Extracted information:

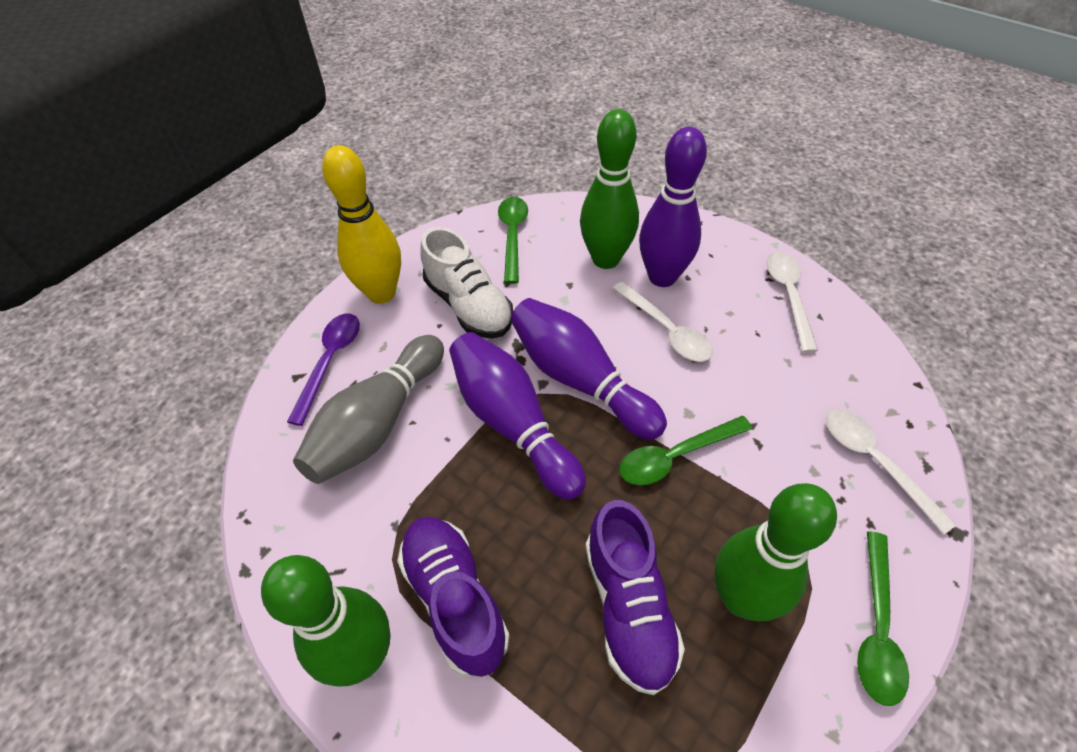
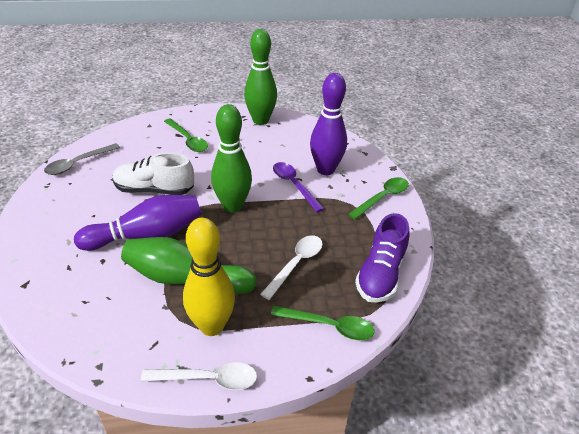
grey bowling pin: 1 -> 0
grey spoon: 0 -> 1
purple bowling pin: 3 -> 2
purple shoe: 2 -> 1
white spoon: 3 -> 2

Aim of the task:
Across the material above, count every line holding "purple" and write down only the number.

Reply to the task:
2